• REQUIREMENTS
Give only the number of lines in the rows below that contain the string "kern", where uppercase and lowercase count as different.

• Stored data
---+---

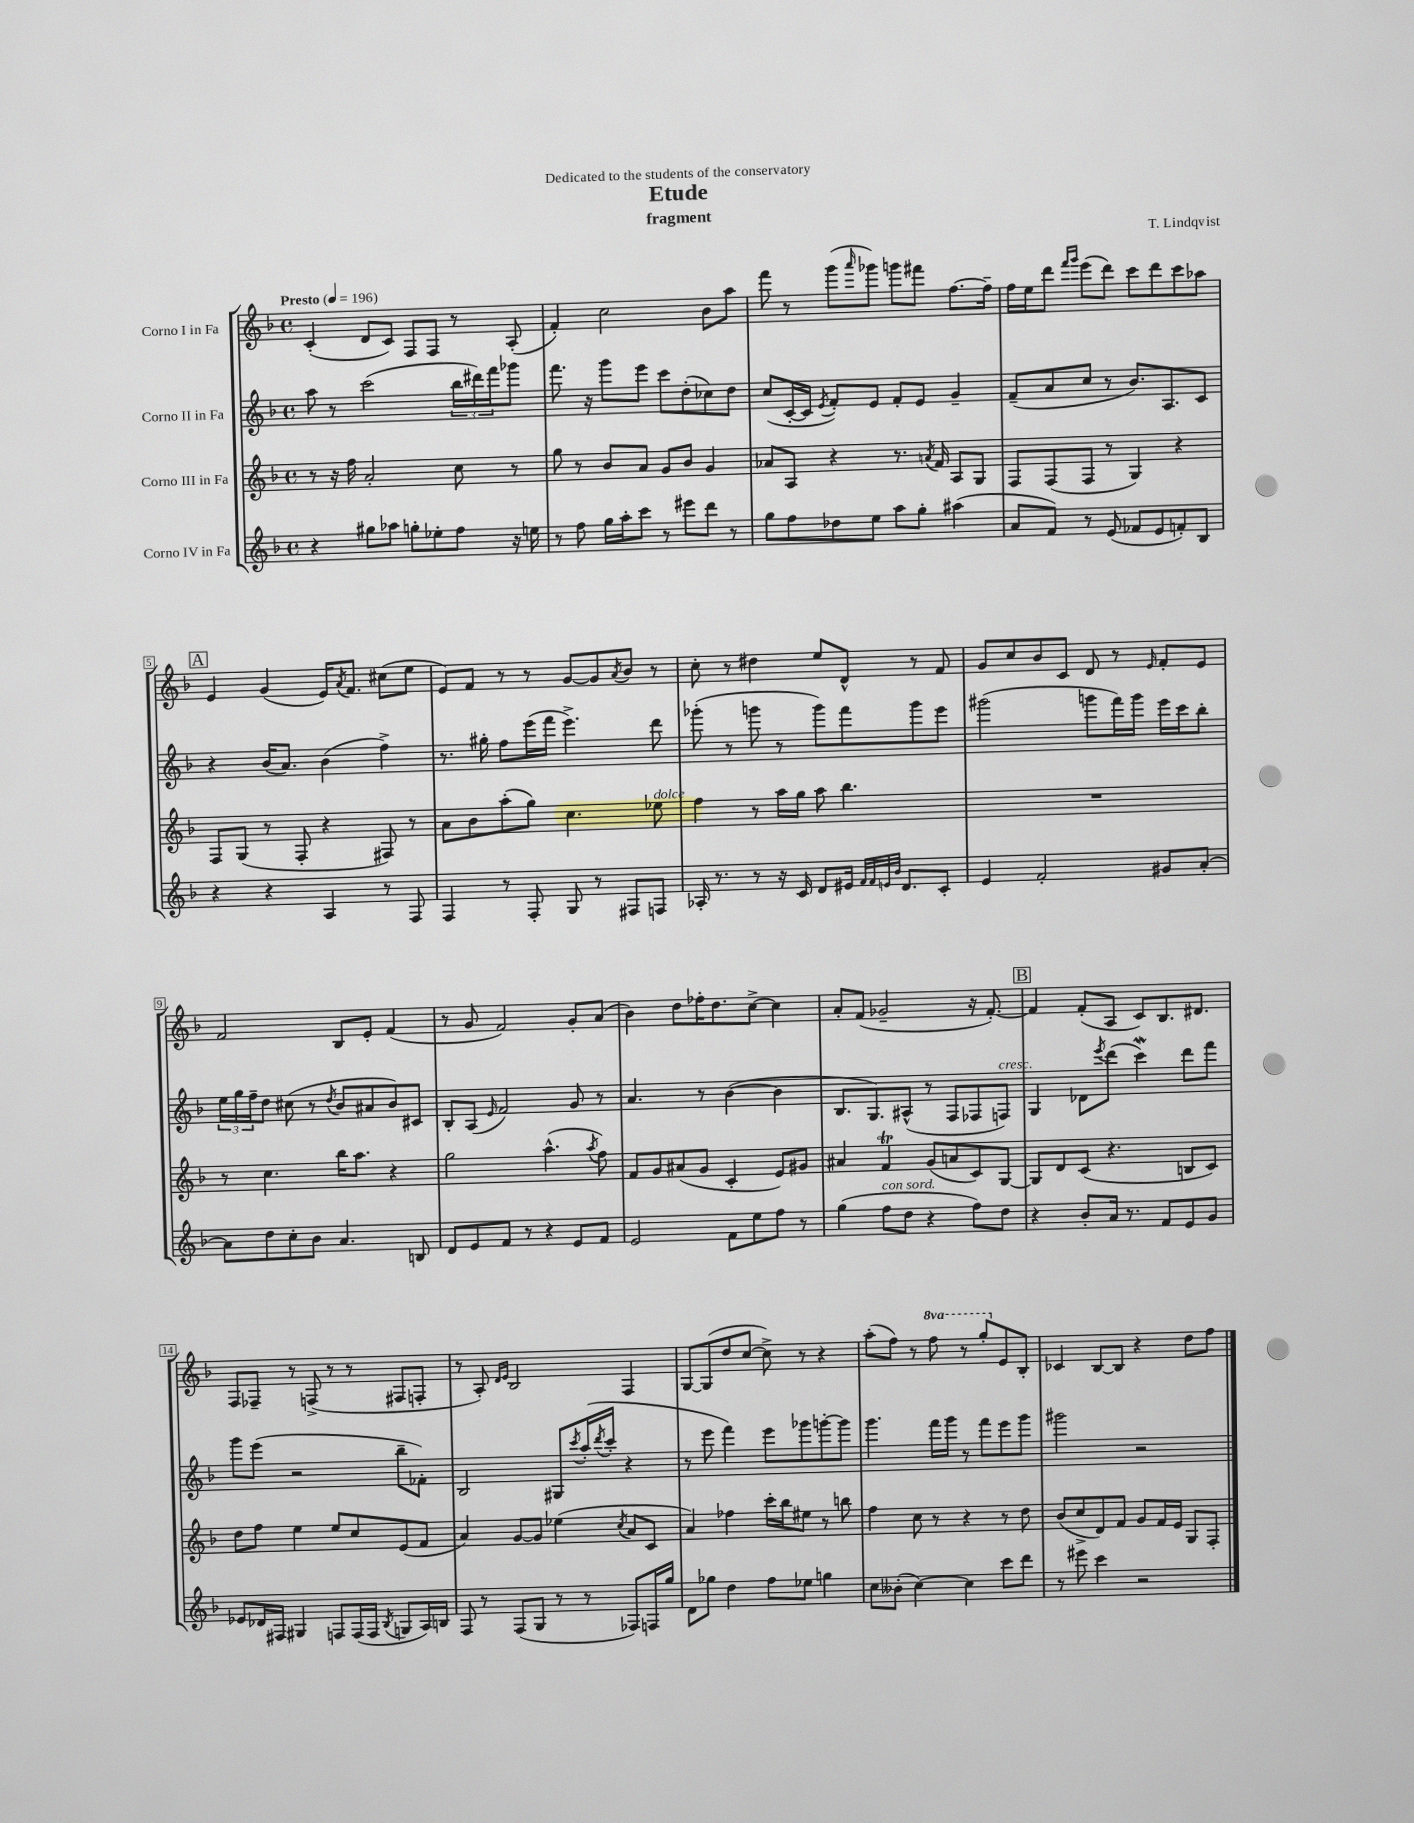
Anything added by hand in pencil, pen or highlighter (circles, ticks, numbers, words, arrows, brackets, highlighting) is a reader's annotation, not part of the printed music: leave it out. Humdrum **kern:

**kern	**kern	**kern	**kern
*part4	*part3	*part2	*part1
*staff4	*staff3	*staff2	*staff1
*I"Corno IV in Fa	*I"Corno III in Fa	*I"Corno II in Fa	*I"Corno I in Fa
*clefG2	*clefG2	*clefG2	*clefG2
*k[b-]	*k[b-]	*k[b-]	*k[b-]
*M4/4	*M4/4	*M4/4	*M4/4
*met(c)	*met(c)	*met(c)	*met(c)
*MM196	*MM196	*MM196	*MM196
=1	=1	=1	=1
!	!	!	!LO:TX:a:B:t=Presto
4r	8r	8aa\	(4c'/
.	16r	8r	.
.	16ff\	.	.
8gg#X\L	2a'/	(2ccc\	8d/L
8aa-X\J	.	.	8c/J)
8ggn'\L	.	.	8F/L
8ee-X'\	.	.	8F/J
8ff\J	8cc\	24bb-\LL	8r
.	.	24ddd#X\)	.
.	.	24fff\J	.
16r	8r	8ggg-X\J	(8A'/
16een\	.	.	.
=2	=2	=2	=2
8r	8gg\	8.fff\	4f'/)
8ff\	8r	.	.
.	.	16r	.
16gg\LL	8b-/L	8ggg\L	2cc\
16aa'\J	.	.	.
8ccc\J	8a/J	8eee\J	.
8r	8g/L	8ccc\L	.
8eee#X\L	8b-/J	(8dd'\	.
8ddd\J	4g/	8cc-X\)	8b-\L
8r	.	8dd\J	8aa\J
=3	=3	=3	=3
8gg\L	8a-X/L	(8cc/L	8fff\
8ff\	8A/J	[16c'/L	8r
.	.	16c/JJ]	.
.	.	8qe/	.
8dd-X\	4r	8f'/L)	(8ggg\L
.	.	.	16qqaaa/
8ee\J	.	8e/J	8ggg-X\J)
8aa\L	8.r	8f'/L	8gggn\L
8gg'\J	.	8e/J	8fff#X\J
.	8qan/	.	.
.	16f/	.	.
(4aa#X\	8A/L	4g~/	[8.ff\L
.	8G/J	.	.
.	.	.	16ff~\Jk]
=4	=4	=4	=4
8a/L	8F/L	(8f~/L	16ff\LL
.	.	.	16ee\J
8f/J)	(8F/	8a/	8ddd\J
.	.	.	16qqfff/LL
.	.	.	16qqggg/JJ
8r	8F/J	8cc/J	(8eee\L
(8e/	8r	8r	8ddd\J)
8f-X/L	4G/)	8.b-/L)	8ccc\L
8e/	.	.	8ddd\
.	.	8.A/	.
8fn'/)	4r	.	8ccc\
8B-/J	.	8c/J	8aa-X\J
!!LO:LB:g=z
!!LO:REH:place=s1:t=A
=5	=5	=5	=5
4r	8F/L	4r	4e/
.	(8G/J	.	.
4r	8r	(16b-/KL	(4g/
.	.	8.a/J)	.
.	8F'/	.	.
4A/	4r	(4b-\	16e/KL)
.	.	.	8qa/
.	.	.	8.f/J
8r	8F#X/)	4ff^\)	(8cc#X\L
8F/	8r	.	8ee\J
=6	=6	=6	=6
4F/	8a\L	8.r	8e/L)
.	8b-\	.	8f/J
.	.	16gg#X'\	.
8r	(8aa'\	8ff\L	8r
8F'/	8gg\J)	(16eee\L	8r
.	.	16fff\JJ	.
8G/	4.cc\	4.eee^\)	[8g/L
8r	.	.	8g/]
.	.	.	8qa/
8F#X/L	.	.	8b-/J
!	!LO:TX:a:i:t=dolce	!	!
8Fn/J	8ee-X\	8ddd\	8r
=7	=7	=7	=7
16A-X'/	4ff\	(8ggg-X'\	8cc'\
8.r	.	.	.
.	.	8r	8r
8r	8r	8gggn\	4dd#X\
16r	16aa\LL	8r	.
16c/	16gg\JJ	.	.
8d/L	8aa\	8ggg\L)	8ee/L
16e#X/Jk	4.bb-\	8fff\	8d^^/J
32qqf/LLL	.	.	.
32qqf/	.	.	.
32qqen/	.	.	.
32qqb-/JJJ	.	.	.
8.d/L	.	.	.
.	.	8ggg\	8r
8c'/J	.	8eee\J	8f/
=8	=8	=8	=8
4e/	1r	(2ggg#X\	8g/L
.	.	.	8cc/
2f'/	.	.	8b-/
.	.	.	8c/J
.	.	8gggn\L	8d/
.	.	16fff\L)	8r
.	.	16ggg\JJ	.
.	.	.	16qqe/
8g#X/L	.	16eee\LL	8f'/L
.	.	16ccc\J	.
[8a'/J	.	8bb-'\J	8e/J
!!LO:LB:g=z
=9	=9	=9	=9
8a\L]	8r	24ee\LL	2f/
.	.	24gg\	.
.	.	24ff~\J	.
8dd\	4.cc\	8dd\J	.
8cc'\	.	(8cc#X\	.
8b-\J	.	8r	.
.	.	8qdd/	.
4.a/	16bb-\KL	8b-/L	8B-/L
.	8.aa\J	.	.
.	.	8a#X/	8e'/J
.	4r	8b-/)	(4f/
8Bn/	.	8c#X/J	.
=10	=10	=10	=10
8d/L	2gg\	8B-'/L	8r
8e/	.	(8A/J	8g/
.	.	16qqe/	.
8f/J	.	2f/)	2f/)
8r	.	.	.
4r	(4.aa^^\	.	.
8e/L	.	8g/	8g'/L
.	8qaa/	.	.
8f/J	8ff\)	8r	(8a/J
=11	=11	=11	=11
2e/	8f/L	4.a/	4b-\)
.	8g/	.	.
.	(8a#X/	.	8dd\L
.	8g/J	8r	16ff-X'\K
.	.	.	8.dd\
8f\L	4c'/	([4b-\	.
8ee\	.	.	[8cc^\J
8ff\J	8e/L)	4b-\]	4cc\]
8r	8g#X/J	.	.
=12	=12	=12	=12
(4gg\	4a#X/	8.B-/L	8a'/L
.	.	.	(8f/J
.	.	8.G/)	.
!LO:TX:a:i:t=con sord.	!	!	!
8ff\L	4fT/	.	2g-X~/
8dd\J	.	(8A#X^^/J	.
4r	(8g/L	8r	.
.	8an/	8F/L	.
8ff\L)	8c/)	8F-X/	16r
.	.	.	[8.f'/)
!	!	!LO:TX:a:i:t=cresc.	!
8dd\J	[8G/J	8Fn/J)	.
!!LO:REH:place=s1:t=B
=13	=13	=13	=13
4r	8G/L]	4G/	4f/]
.	8d/	.	.
8b-'/L	(8c/J	8d-X\L	(8f'/L
.	.	8qeee/	.
16a/Jk	4.r	(8ddd\J	8A/J
8.r	.	.	.
.	.	4cccW\)	8c/L)
8f/L	.	.	8.B-/
8e/	8Bn/L	8ddd\L	.
.	.	.	8.d#X/J
8g/J	8c/J)	8fff\J	.
!!LO:LB:g=z
=14	=14	=14	=14
8e-X/L	8dd\L	8ggg\L	8F/L
16d-X/L	8ff\J	(8eee\J	8F-X~/J
16F#X/JJ	.	.	.
4G#X/	4ee\	2r	8r
.	.	.	(8Fn^/
8Fn/L	8ee/L	.	8r
(16F/L	8cc/	.	8r
16F/JJ	.	.	.
8qB-/	.	.	.
8Gn/L	(8e/	8bb-~\L	8F#X/L
16A/L)	8f/J	8f-X'\J)	8Fn'/J
16Bn/JJ	.	.	.
=15	=15	=15	=15
8F/	4a/)	2B-/	8r
8r	.	.	8A'/)
.	.	.	16qqd/LL
.	.	.	16qqe/JJ
(8F/L	[8g/L	.	2B-/
8G/J	8g/J]	.	.
8r	(4ee-X\	8G#X/L	.
.	.	8qccc/	.
8r	.	(16aa'/L	.
.	.	8qddd/	.
.	.	16ccc'/JJ	.
.	8qcc/	.	.
8F-X/L)	8a/L	4r	4F/
16Fn/L	8c/J	.	.
16gg/JJ	.	.	.
=16	=16	=16	=16
8d\L	4a/)	8r	[8G/L
8gg-X\J	.	8eee\	(8G/]
4dd\	4ff-X\	4fff\)	8dd/
.	.	.	[8cc/J
8ff\L	16ccc'\LL	8eee\L	8cc^\])
.	16bb-\J	.	.
8ee-X\J	8ee#X\J	8ggg-X\	8r
4ggn\	8r	[8gggn'\	4r
.	8bbn\	8ggg\J]	.
=17	=17	=17	=17
8cc\L	4ff\	4.ggg\	(8aa'\L
(8b--X'\J	.	.	8ff\J)
[4cc\)	8cc\	.	8r
*	*	*	*8va
.	8r	16fff\LL	8fff\
.	.	16ggg\JJ	.
4cc\]	4r	8r	8r
.	.	8fff\L	8ggg'/L
*	*	*	*X8va
8ccc\L	8r	8eee\	8e/
8ddd\J	8dd\	8ggg\J	8B-'/J
=18	=18	=18	=18
8r	(8b-/L	2ggg#X\	4c-X/
8eee#X\	8cc^/	.	.
4ccc\	8d/)	.	[8B-/L
.	8f/J	.	8B-/J]
2r	8g/L	2r	4r
.	16f/L	.	.
.	16e/JJ	.	.
.	8G/L	.	8dd\L
.	8F'/J	.	8ff\J
==	==	==	==
*-	*-	*-	*-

---+---

• ANSWER BELOW
2